Return all the lines below exactly. Any picture among them is omitted.

[Start of Attachment]

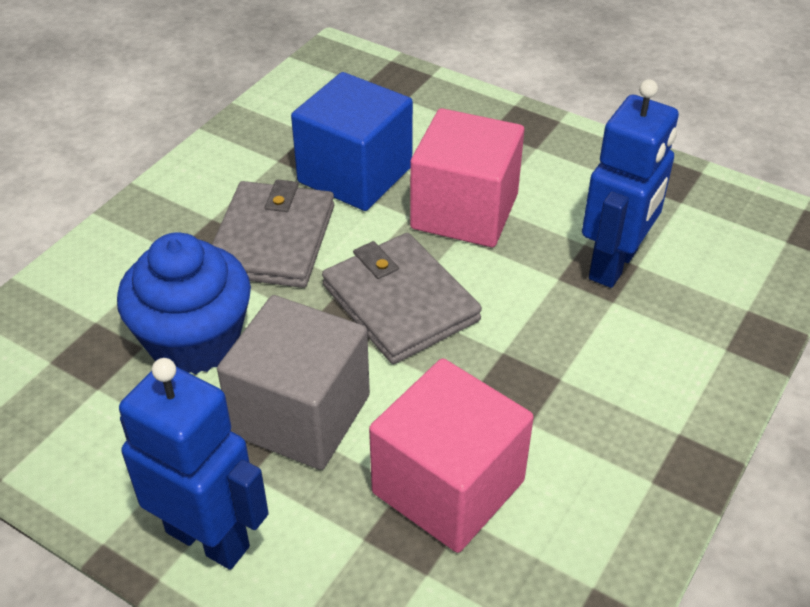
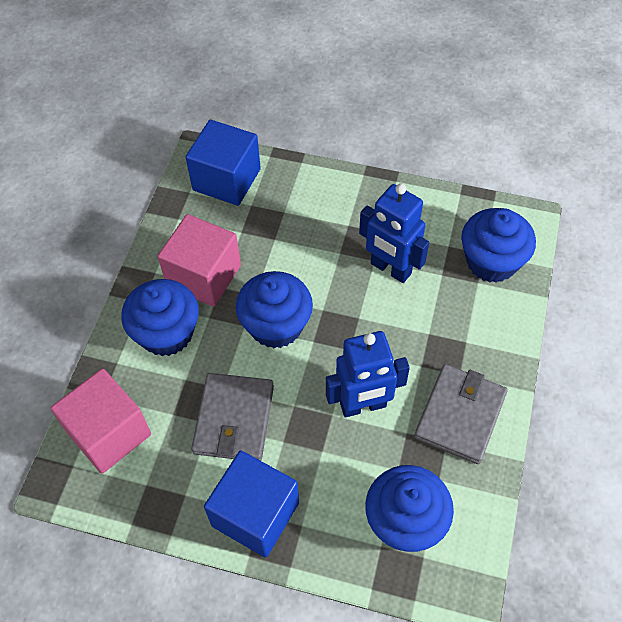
blue cube: 1 -> 2
blue cupcake: 1 -> 4
grey cube: 1 -> 0

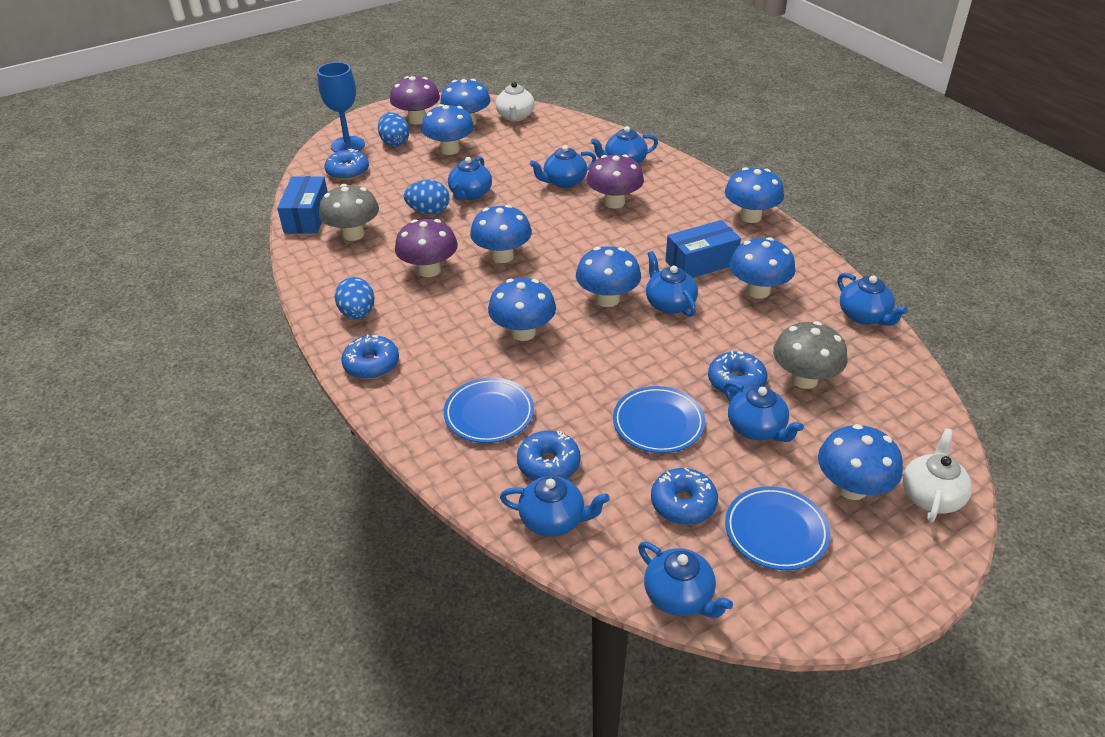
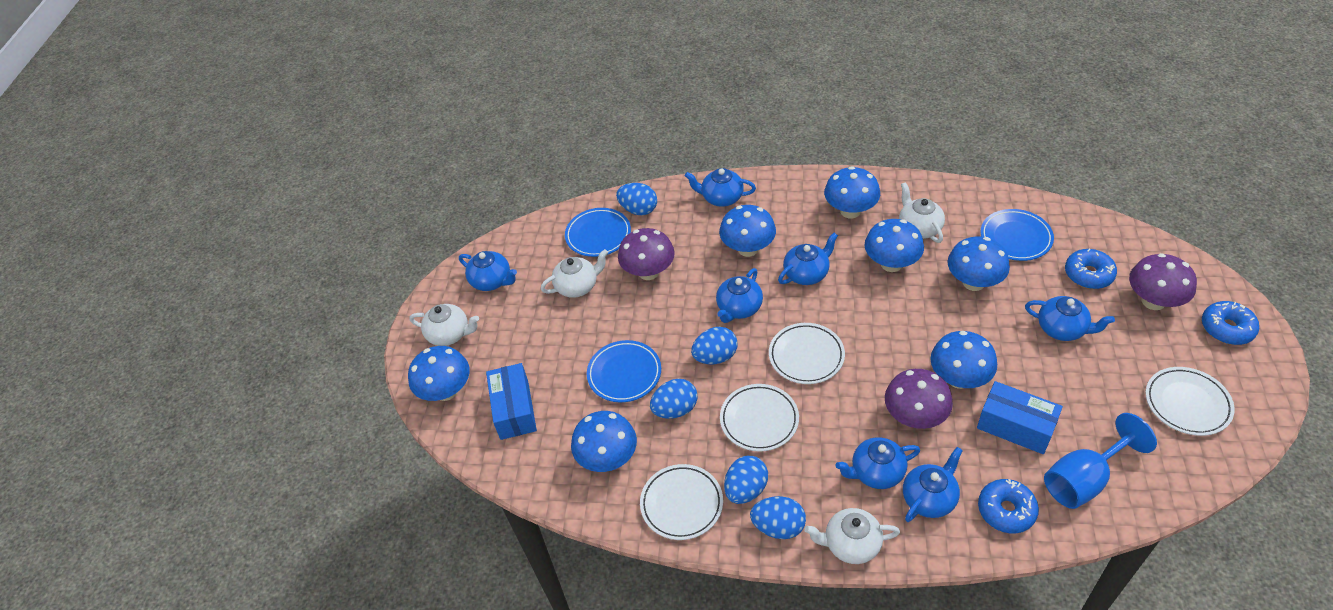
blue donut: 5 -> 3
blue egg: 3 -> 5
blue mushroom: 8 -> 7
blue teapot: 8 -> 7
grey mushroom: 2 -> 0
white plate: 0 -> 4
white teapot: 2 -> 4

[End of Attachment]

# Output for this exercise:
blue cube: 1 -> 2
blue cupcake: 1 -> 4
grey cube: 1 -> 0

blue donut: 5 -> 3
blue egg: 3 -> 5
blue mushroom: 8 -> 7
blue teapot: 8 -> 7
grey mushroom: 2 -> 0
white plate: 0 -> 4
white teapot: 2 -> 4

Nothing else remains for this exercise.